Reproduce each line of the material exactly, minus any picture.

Record set |
%%

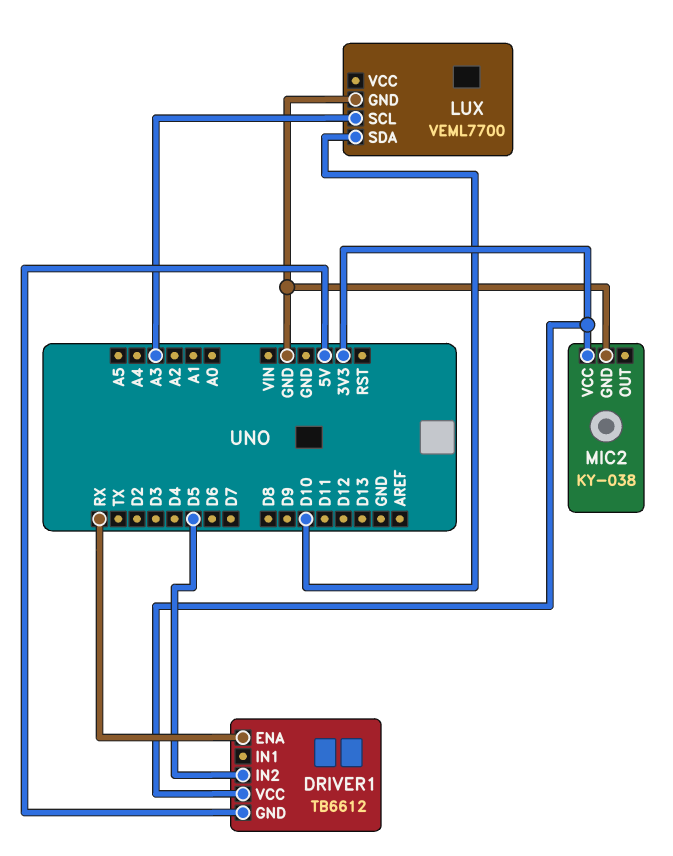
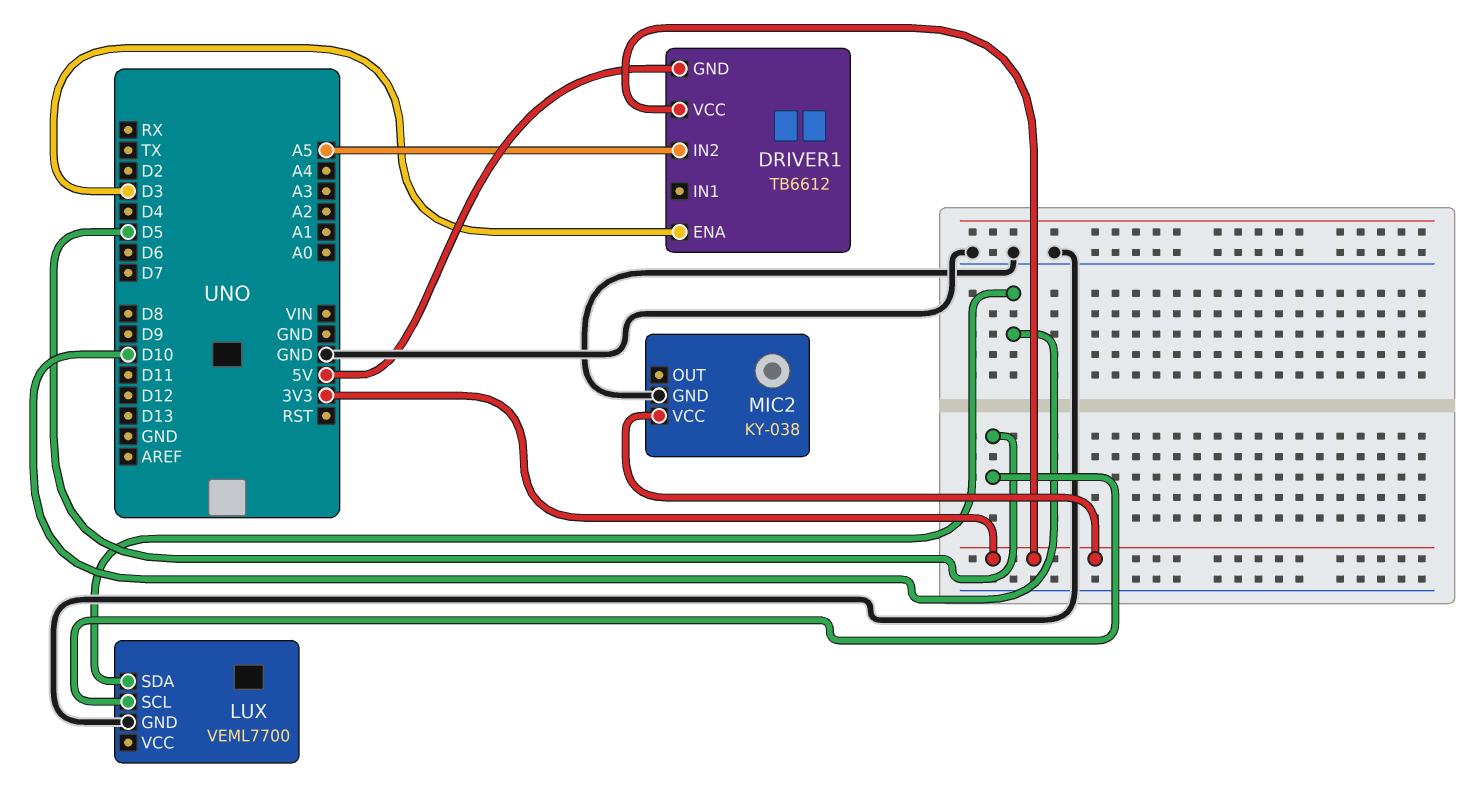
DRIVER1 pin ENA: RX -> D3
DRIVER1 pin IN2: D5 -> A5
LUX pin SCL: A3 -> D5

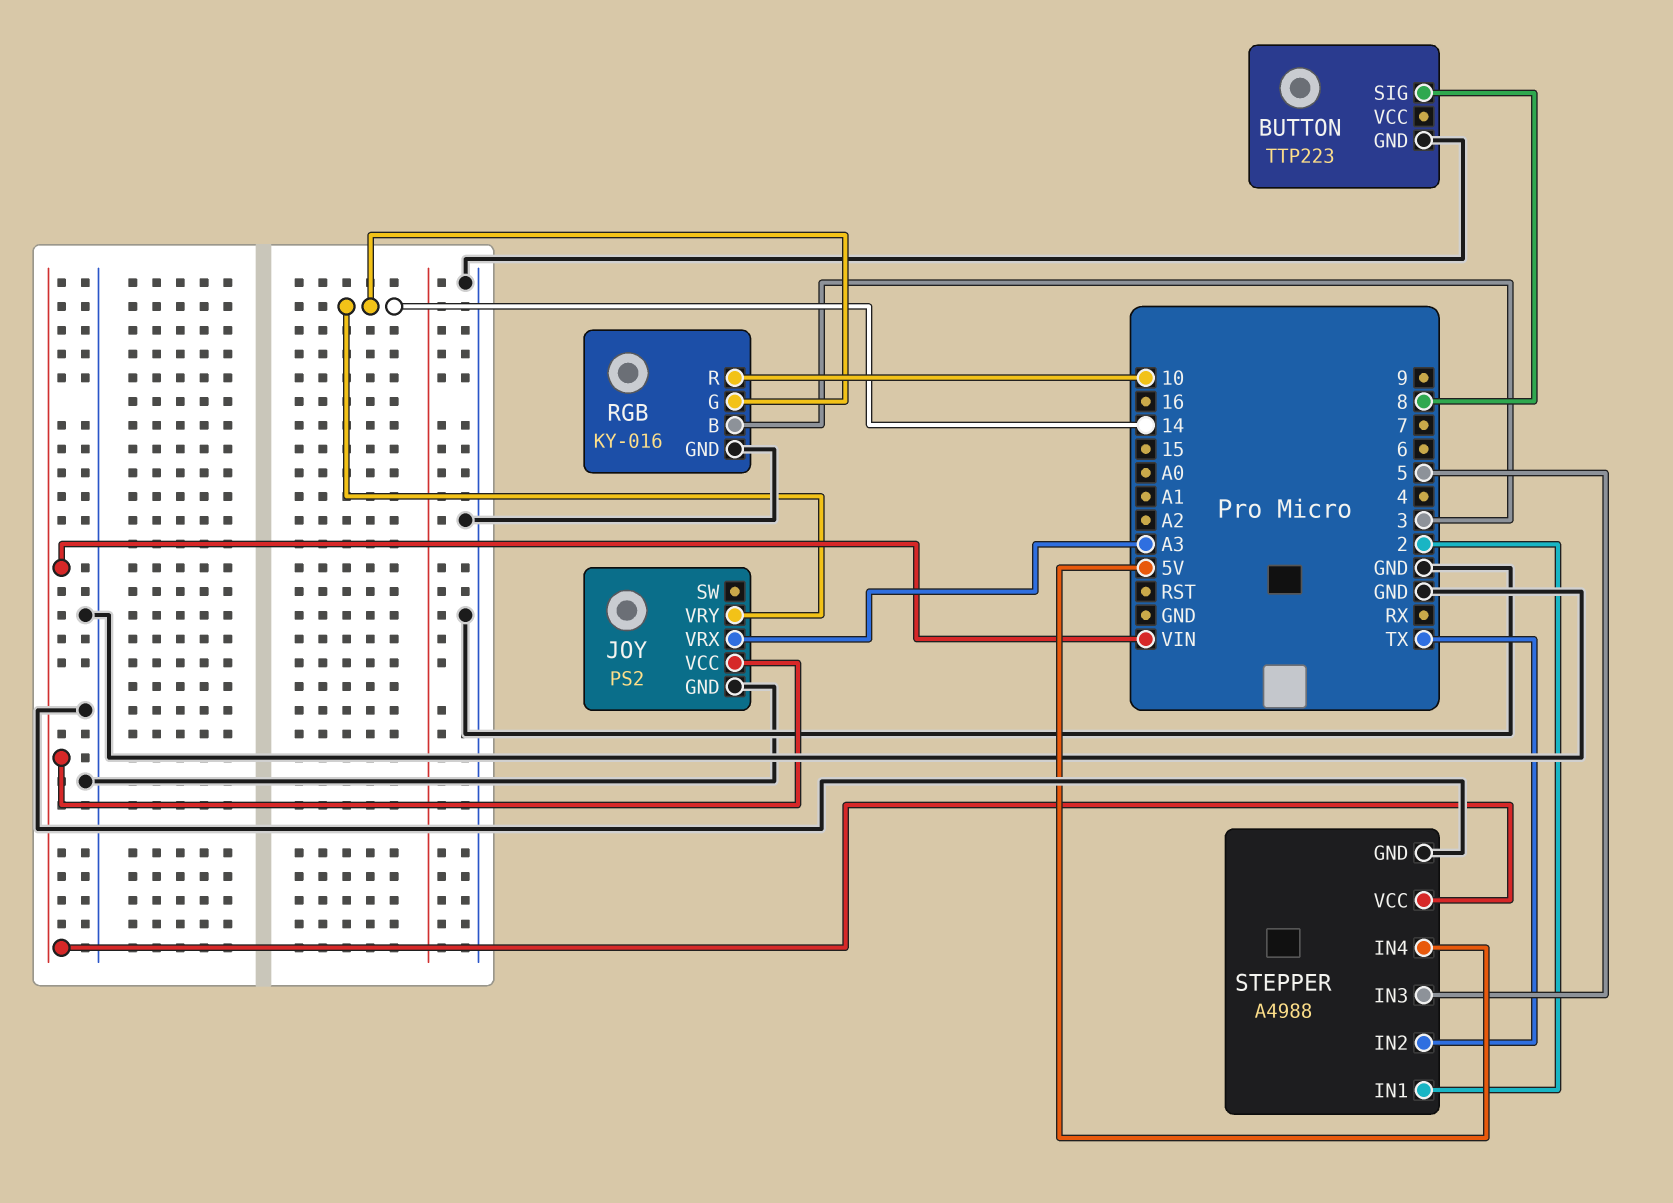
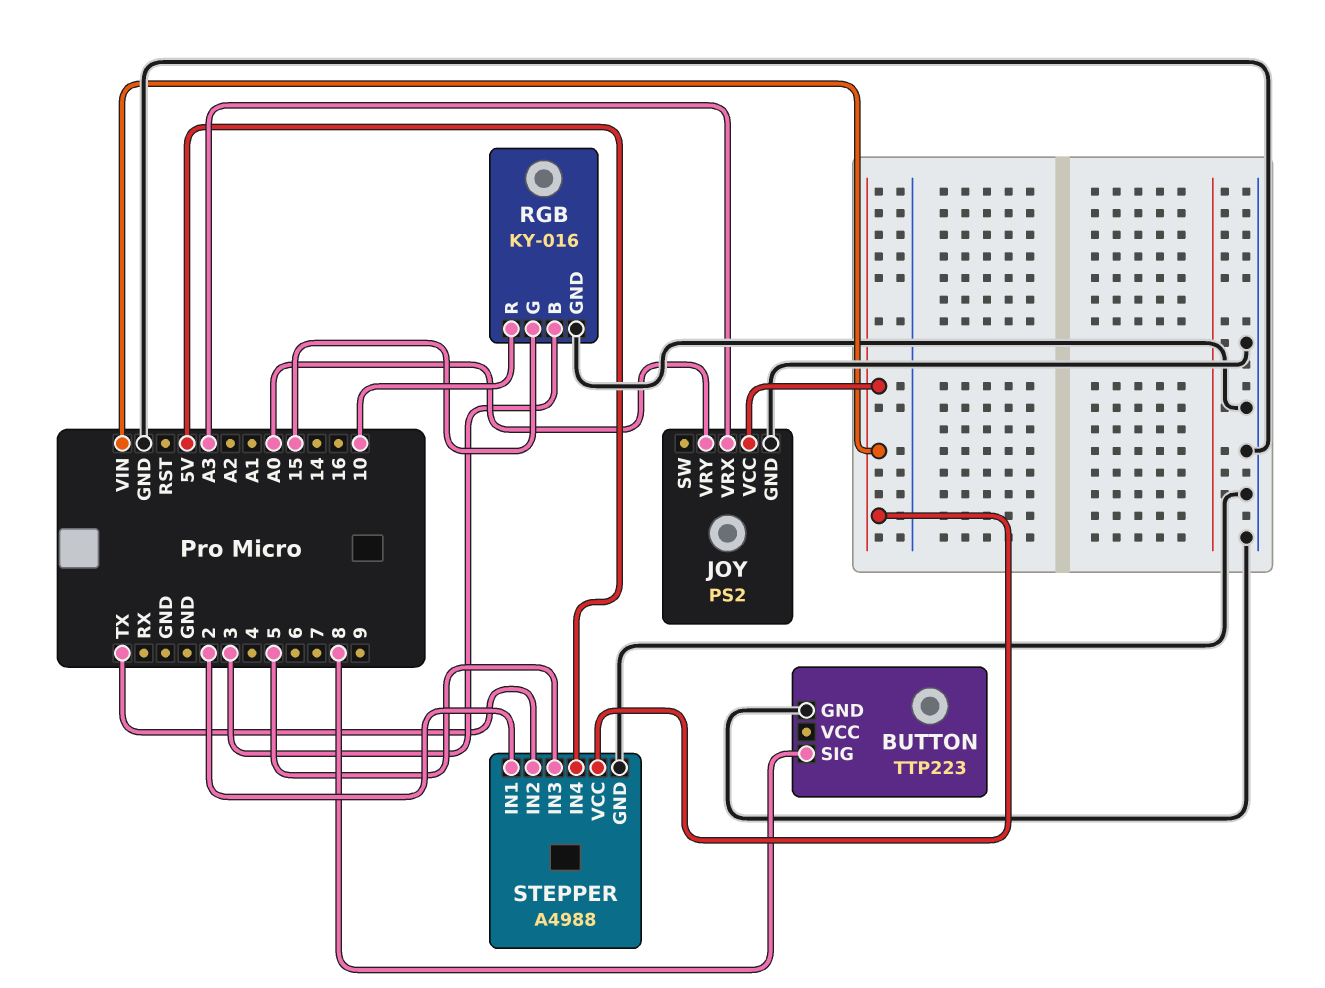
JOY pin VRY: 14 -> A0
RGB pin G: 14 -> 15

%%

Result of the exercise |
DRIVER1 pin ENA: RX -> D3
DRIVER1 pin IN2: D5 -> A5
LUX pin SCL: A3 -> D5

JOY pin VRY: 14 -> A0
RGB pin G: 14 -> 15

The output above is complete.